Each record should be given again exactly as it appears, with no image included.

**Source records:**
━━━━━━━━
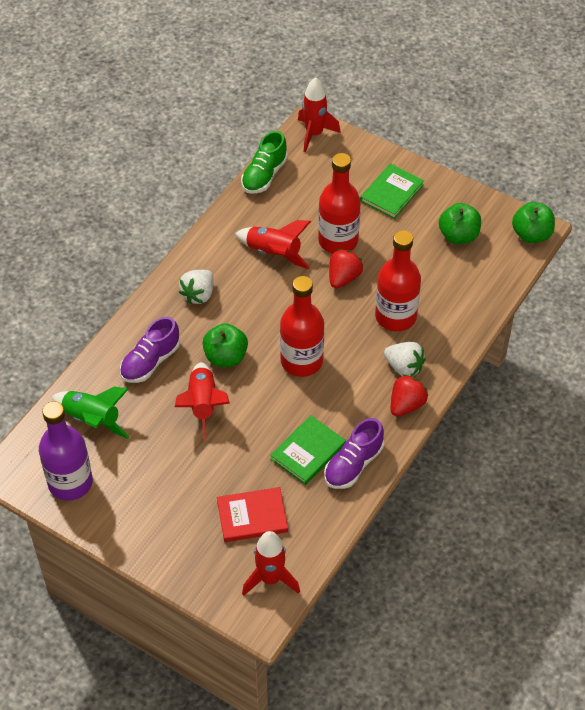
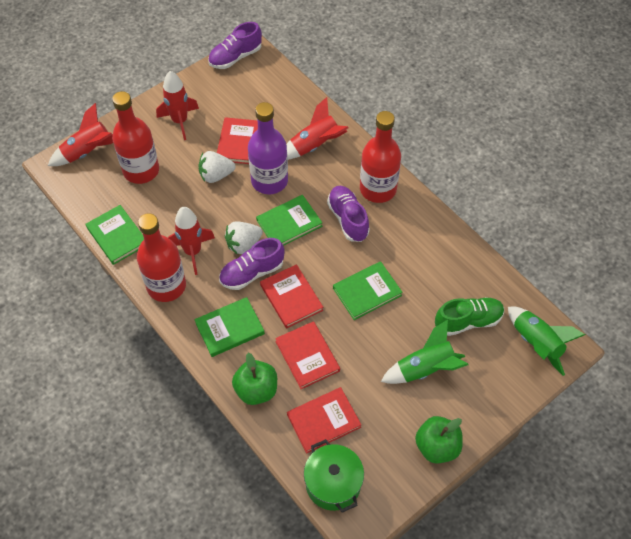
green apple: 3 -> 2
green book: 2 -> 4
green pot: 0 -> 1
green rocket: 1 -> 2
purple shoe: 2 -> 3
red book: 1 -> 4
red strawberry: 2 -> 0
━━━━━━━━
**Your response:**
green apple: 3 -> 2
green book: 2 -> 4
green pot: 0 -> 1
green rocket: 1 -> 2
purple shoe: 2 -> 3
red book: 1 -> 4
red strawberry: 2 -> 0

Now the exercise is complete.